[TASK REQUIREMENTS]
Reproduce word for word the lines of the listing from the one containing "orange L-shape: moved 8 px left, 2 px up" through the last line of the listing, both included. Leave out the pictures.

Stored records
==========

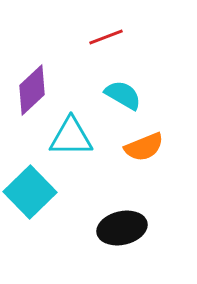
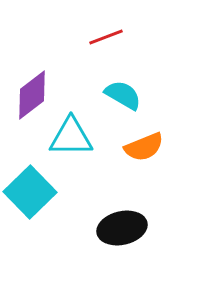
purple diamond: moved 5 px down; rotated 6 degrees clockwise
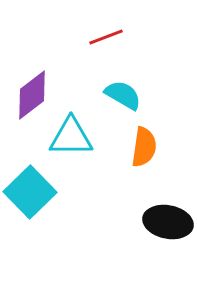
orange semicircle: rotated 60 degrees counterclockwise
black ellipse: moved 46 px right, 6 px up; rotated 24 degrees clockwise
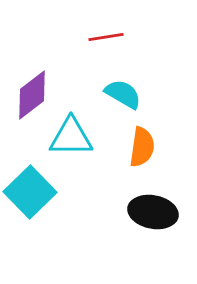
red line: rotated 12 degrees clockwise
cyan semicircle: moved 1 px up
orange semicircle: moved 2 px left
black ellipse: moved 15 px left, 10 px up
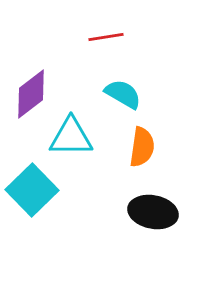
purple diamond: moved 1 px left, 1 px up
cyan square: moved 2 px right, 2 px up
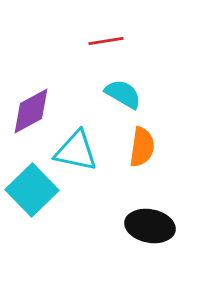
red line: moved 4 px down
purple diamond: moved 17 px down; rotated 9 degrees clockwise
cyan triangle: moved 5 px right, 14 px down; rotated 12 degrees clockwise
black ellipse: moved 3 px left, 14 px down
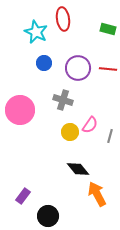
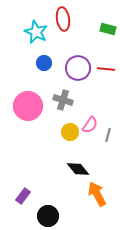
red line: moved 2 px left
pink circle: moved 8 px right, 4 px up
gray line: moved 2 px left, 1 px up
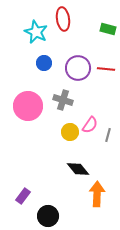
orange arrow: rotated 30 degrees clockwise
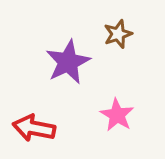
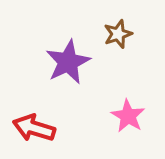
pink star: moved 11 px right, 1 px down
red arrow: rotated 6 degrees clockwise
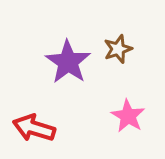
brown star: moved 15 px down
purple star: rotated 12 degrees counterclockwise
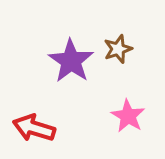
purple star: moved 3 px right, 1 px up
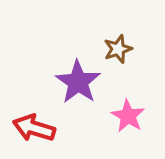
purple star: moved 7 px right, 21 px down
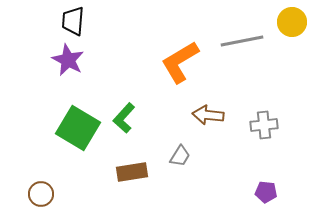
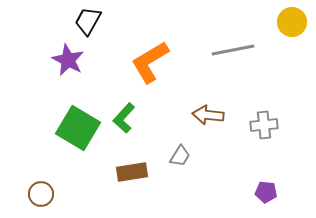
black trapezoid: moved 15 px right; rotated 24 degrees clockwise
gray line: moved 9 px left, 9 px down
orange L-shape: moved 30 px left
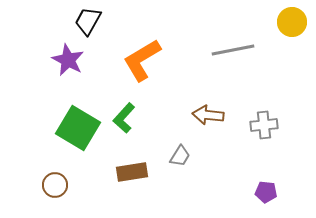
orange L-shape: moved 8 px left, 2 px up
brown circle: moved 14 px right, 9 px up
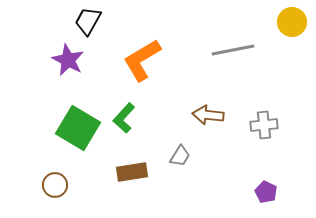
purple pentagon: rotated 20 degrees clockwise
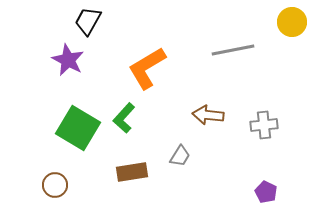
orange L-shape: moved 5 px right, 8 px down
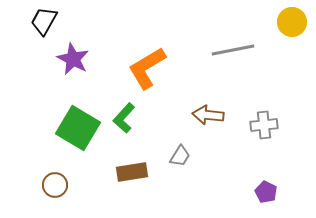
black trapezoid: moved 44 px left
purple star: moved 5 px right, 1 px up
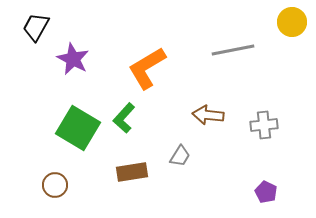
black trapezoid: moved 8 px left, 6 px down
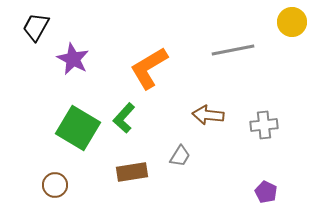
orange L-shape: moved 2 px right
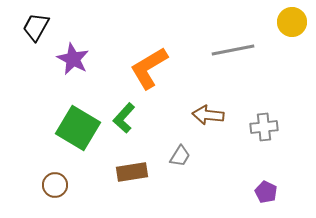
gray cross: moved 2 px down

==========

[FINISHED ANSWER]
orange L-shape: moved 8 px left, 2 px up
brown circle: moved 14 px right, 9 px up
purple pentagon: rotated 20 degrees clockwise
orange L-shape: moved 5 px right, 8 px down
black trapezoid: moved 44 px left
purple star: moved 5 px right, 1 px up
black trapezoid: moved 8 px left, 6 px down
orange L-shape: moved 2 px right
gray cross: moved 2 px down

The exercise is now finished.